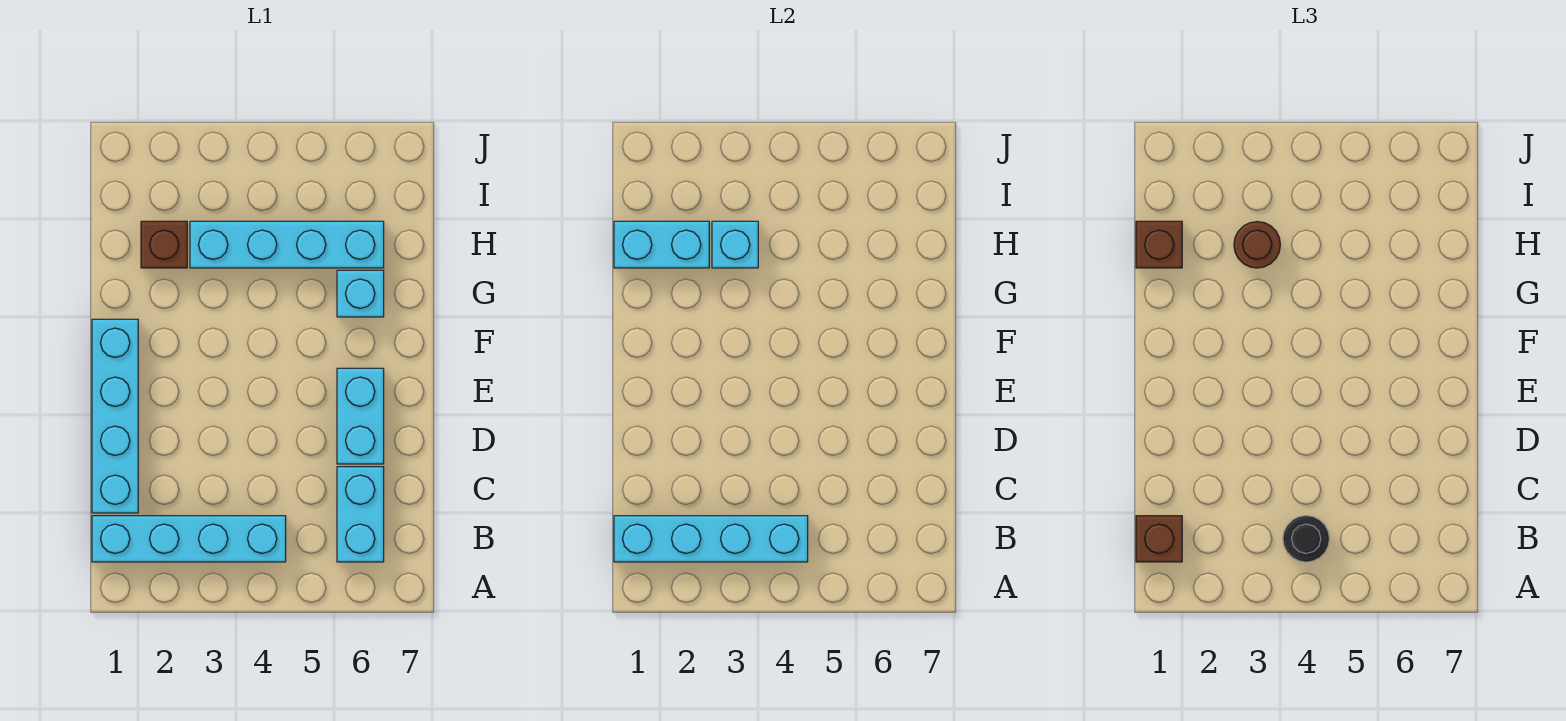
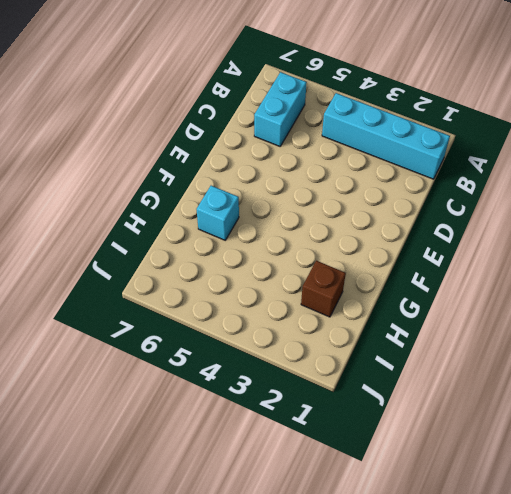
none -> cyan 1x4 brick [92,319,138,513]
none -> cyan 1x2 brick [337,368,384,464]
none -> cyan 1x4 brick [190,221,384,268]

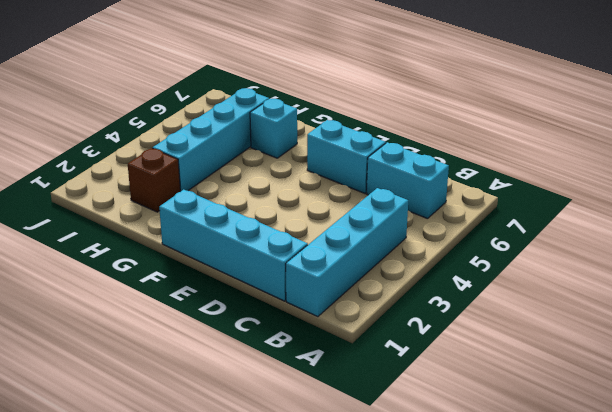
none -> cyan 1x4 brick [614,516,808,562]
none -> cyan 1x2 brick [614,221,709,268]
none -> cyan 1x1 brick [712,221,758,268]

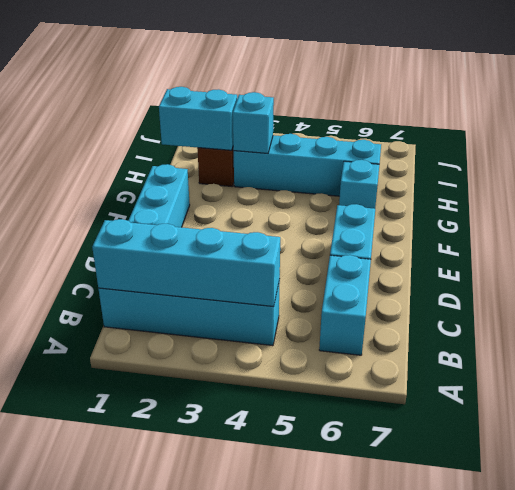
none -> brown 1x1 brick [1136,516,1182,562]
none -> black 1x1 round brick [1283,516,1329,562]
none -> brown 1x1 brick [1136,221,1182,268]

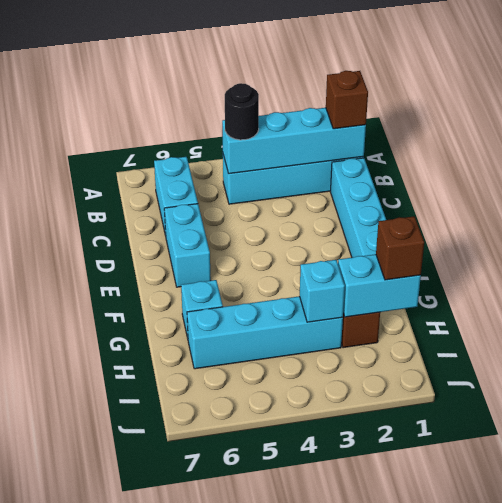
none -> brown 1x1 round brick [1234,222,1280,268]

· · · · ·

» **What the task asks**
Would you please copy every line from the listing above that contains the word "cyan"?

» **The completed task**
none -> cyan 1x4 brick [92,319,138,513]
none -> cyan 1x2 brick [337,368,384,464]
none -> cyan 1x4 brick [190,221,384,268]
none -> cyan 1x4 brick [614,516,808,562]
none -> cyan 1x2 brick [614,221,709,268]
none -> cyan 1x1 brick [712,221,758,268]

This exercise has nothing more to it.